MATERIAL SUPPLIED START

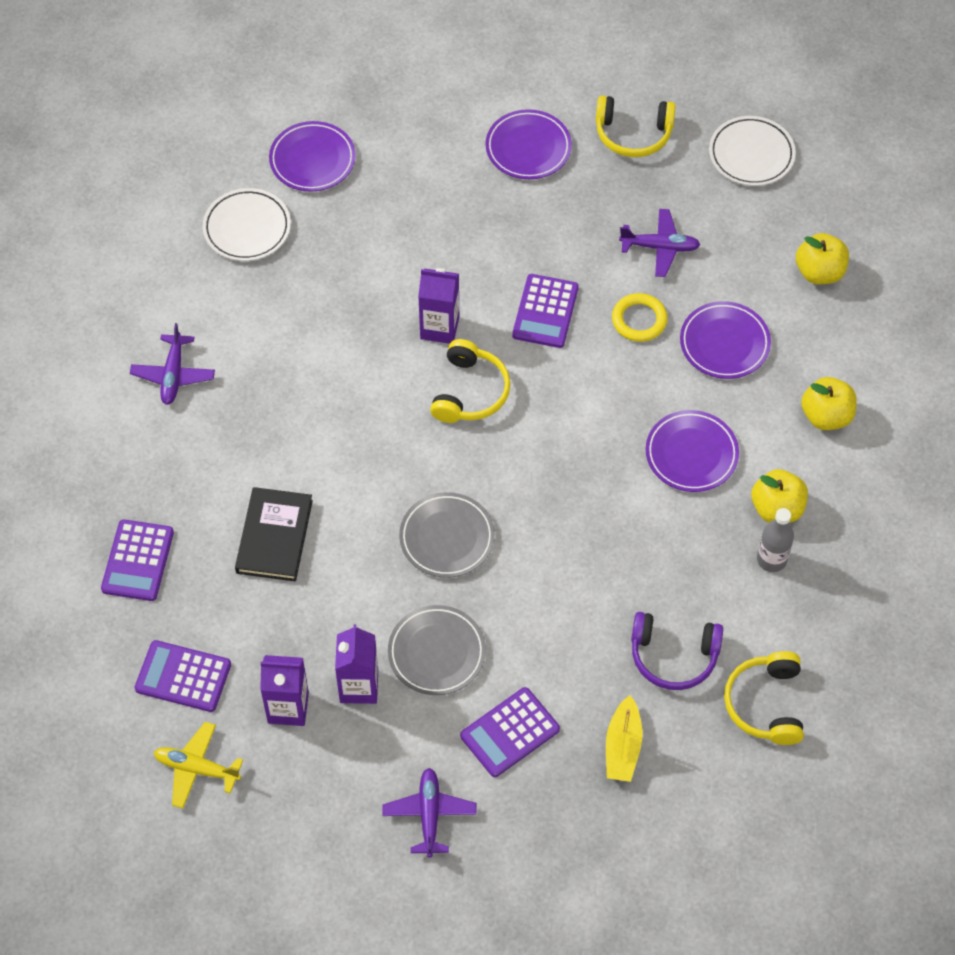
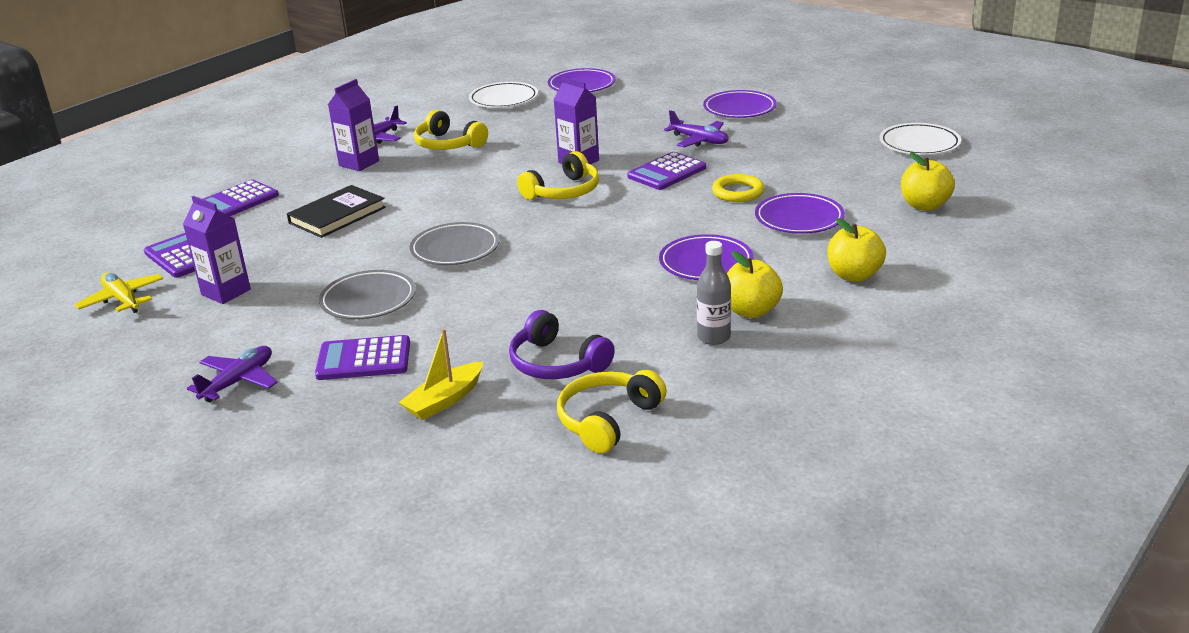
camera: 35 degrees right, 30 degrees down
purple carton [335,624,378,704] -> purple carton moved to [328,79,379,171]
yellow headphones [596,96,676,157] -> yellow headphones moved to [414,110,488,150]
purple plane [619,209,701,277] -> purple plane moved to [664,110,729,147]

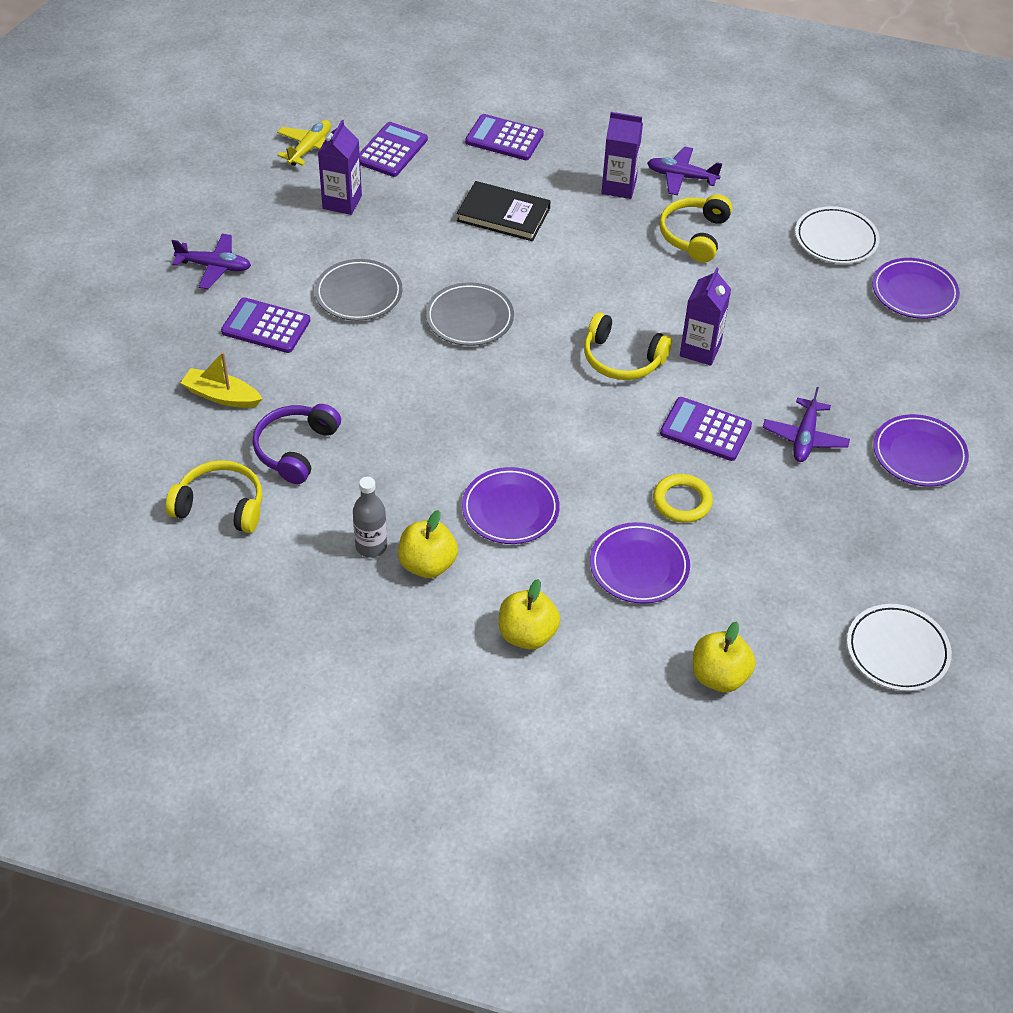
camera: 65 degrees right, 20 degrees up
purple calculator [315,335,410,380] -> purple calculator turned 45 degrees counterclockwise [221,297,310,353]

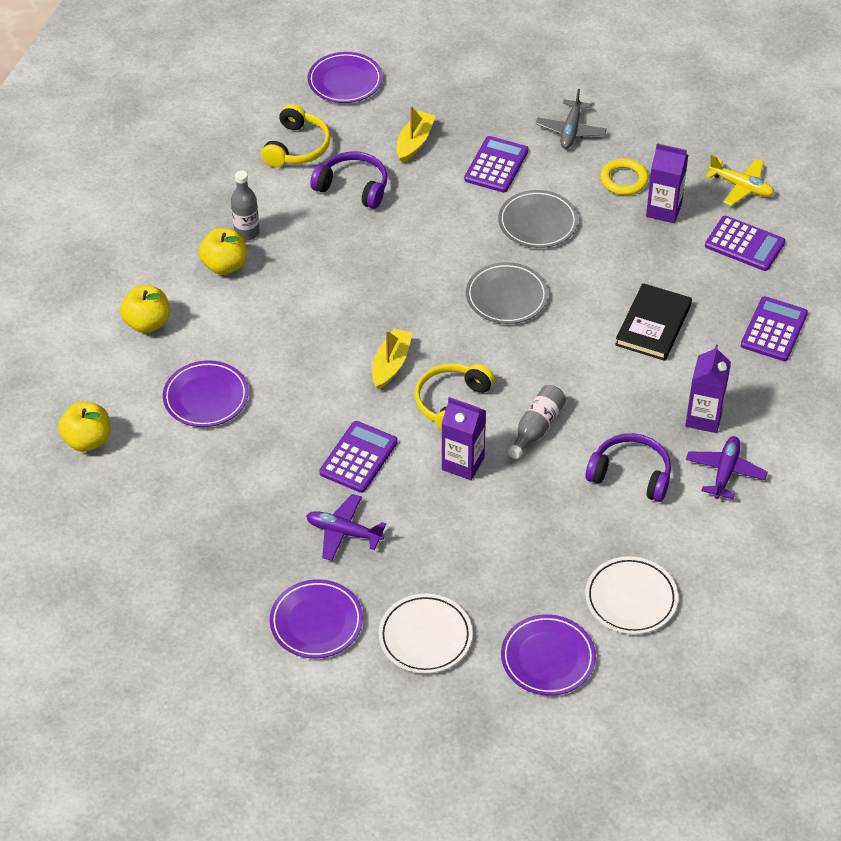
camera: 95 degrees right, 0 degrees up
purple plane [172,234,251,289] -> grey plane [536,89,607,149]
purple plate [462,467,560,544] -> purple plate moved to [308,52,383,103]
yellow ring [653,474,713,523] -> yellow ring moved to [600,159,649,195]
yellow headphones [659,194,732,263] -> purple headphones [585,433,671,502]
white plate [847,604,952,691] -> white plate moved to [379,594,473,674]
none -> yellow boat [372,328,413,389]
none -> grey bottle [508,385,566,459]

MATERIAL SUPPLIED END

WHAT TO PRODUCE ▸ Word for word, repeat only the lines from the line containing "purple calculator [315,335,410,380]" through the end of the data, without any pictures.

SOLUTION FOR THIS TASK ▸
purple calculator [315,335,410,380] -> purple calculator turned 45 degrees counterclockwise [221,297,310,353]

camera: 95 degrees right, 0 degrees up
purple plane [172,234,251,289] -> grey plane [536,89,607,149]
purple plate [462,467,560,544] -> purple plate moved to [308,52,383,103]
yellow ring [653,474,713,523] -> yellow ring moved to [600,159,649,195]
yellow headphones [659,194,732,263] -> purple headphones [585,433,671,502]
white plate [847,604,952,691] -> white plate moved to [379,594,473,674]
none -> yellow boat [372,328,413,389]
none -> grey bottle [508,385,566,459]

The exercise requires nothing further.